(Collected data entries)

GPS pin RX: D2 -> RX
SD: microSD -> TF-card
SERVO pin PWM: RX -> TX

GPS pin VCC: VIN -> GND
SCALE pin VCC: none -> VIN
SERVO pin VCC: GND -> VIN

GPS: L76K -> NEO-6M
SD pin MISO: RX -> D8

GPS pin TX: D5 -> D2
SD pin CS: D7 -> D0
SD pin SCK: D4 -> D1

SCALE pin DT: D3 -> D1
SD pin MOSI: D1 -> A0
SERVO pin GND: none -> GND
---
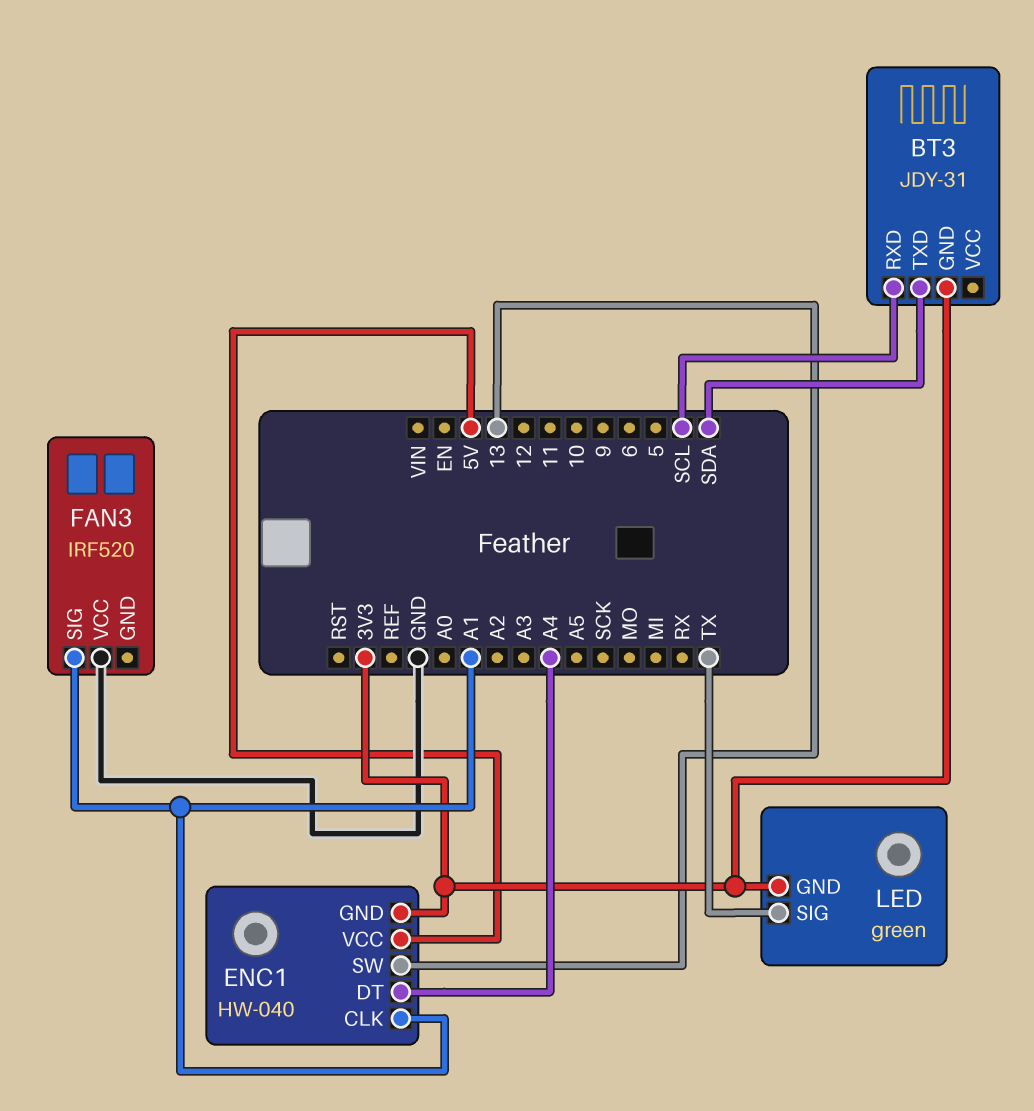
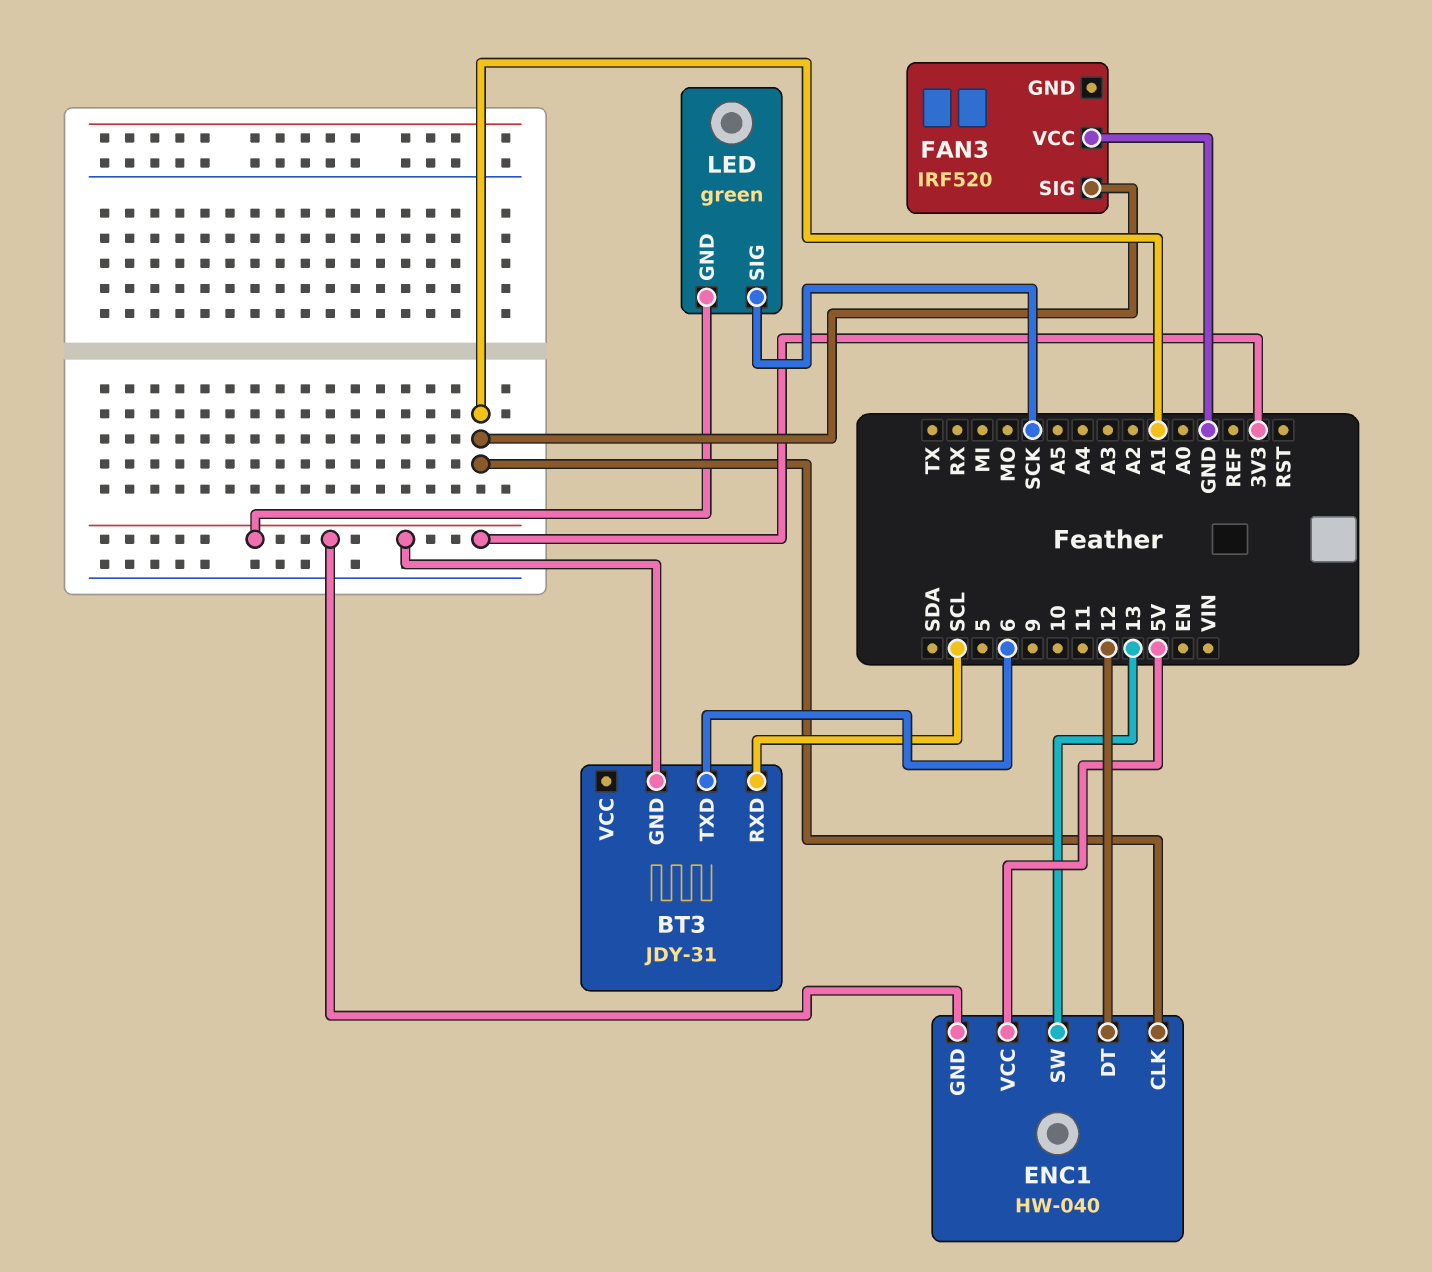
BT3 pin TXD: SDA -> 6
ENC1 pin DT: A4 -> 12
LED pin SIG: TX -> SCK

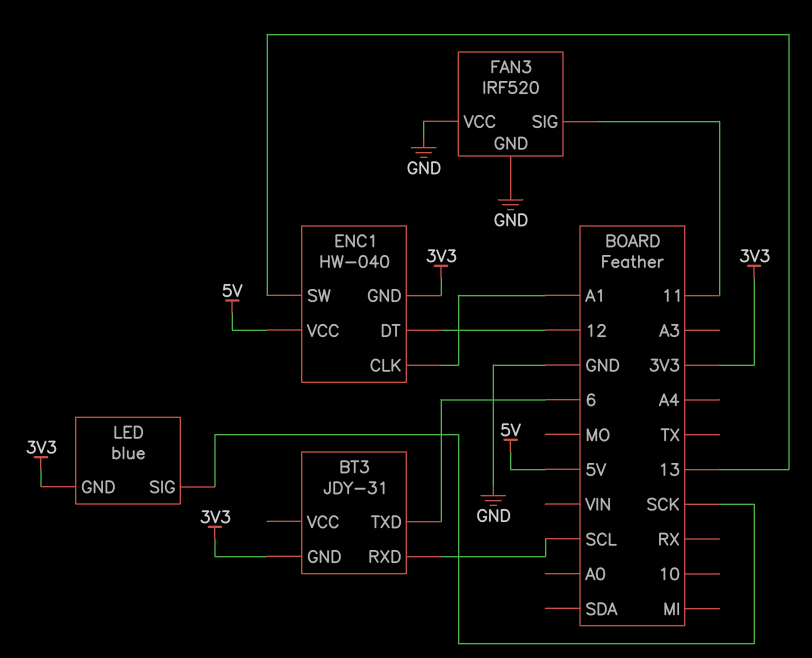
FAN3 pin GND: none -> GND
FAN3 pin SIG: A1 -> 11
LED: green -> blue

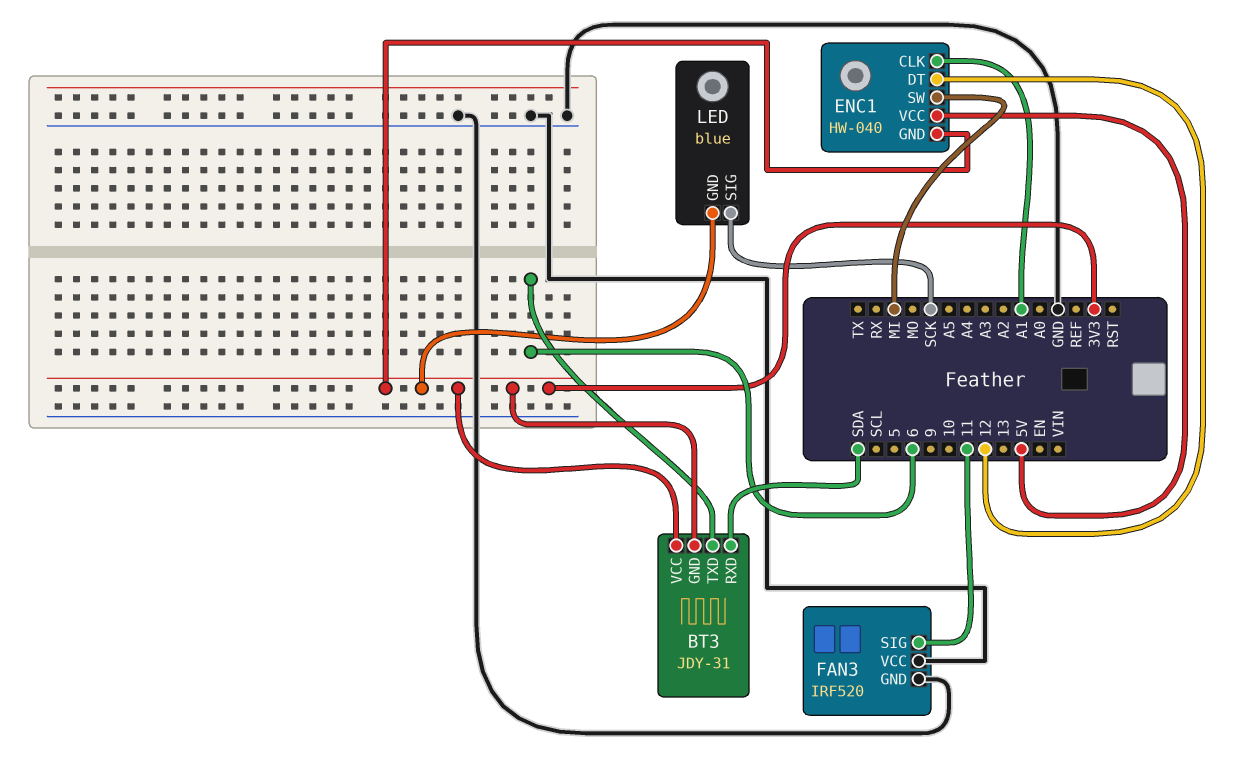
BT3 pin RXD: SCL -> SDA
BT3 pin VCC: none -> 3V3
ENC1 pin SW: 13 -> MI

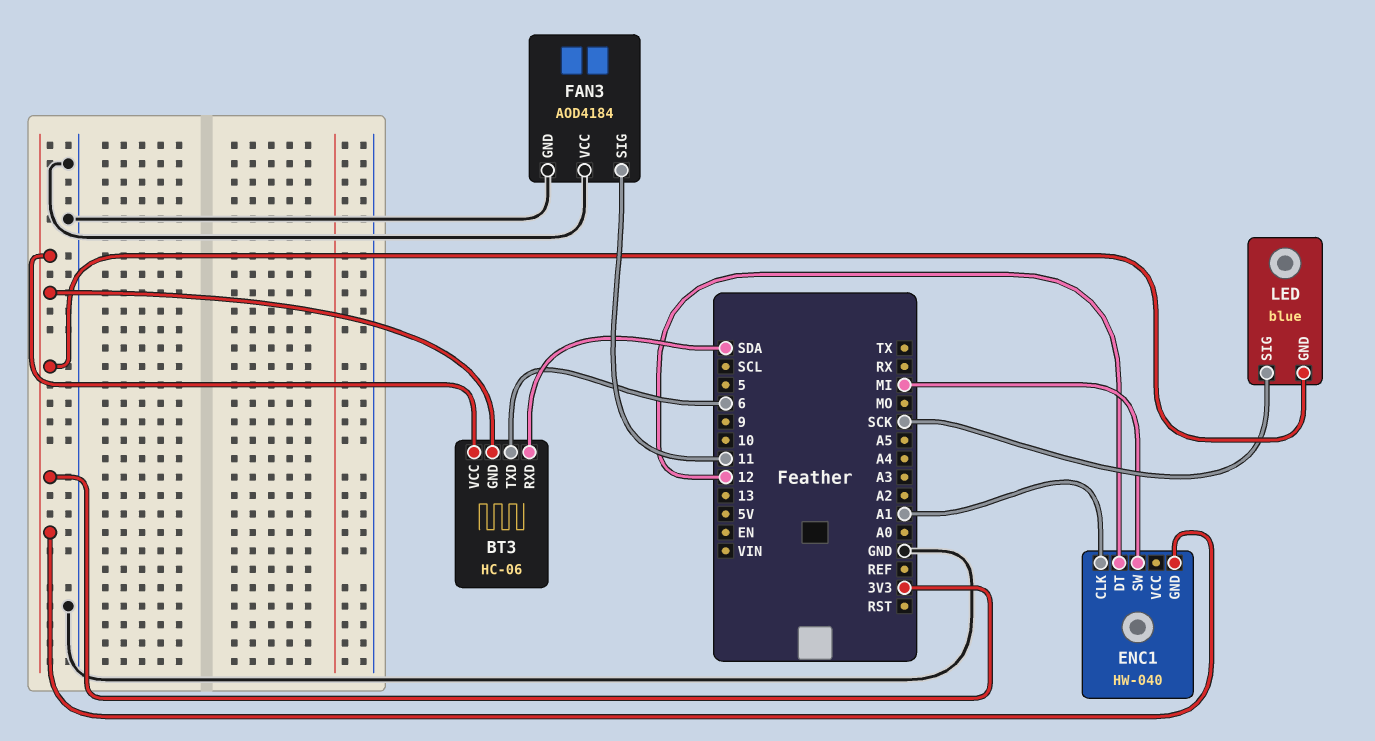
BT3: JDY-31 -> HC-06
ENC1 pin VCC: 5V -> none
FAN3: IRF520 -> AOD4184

## EXERCISE BRIEF
Copy out only the lines of the records above from the one with "GPS: L76K -> NEO-6M" through the one with "SERVO pin GND: none -> GND", exactly as they stand, both included.

## EXERCISE RESULT
GPS: L76K -> NEO-6M
SD pin MISO: RX -> D8

GPS pin TX: D5 -> D2
SD pin CS: D7 -> D0
SD pin SCK: D4 -> D1

SCALE pin DT: D3 -> D1
SD pin MOSI: D1 -> A0
SERVO pin GND: none -> GND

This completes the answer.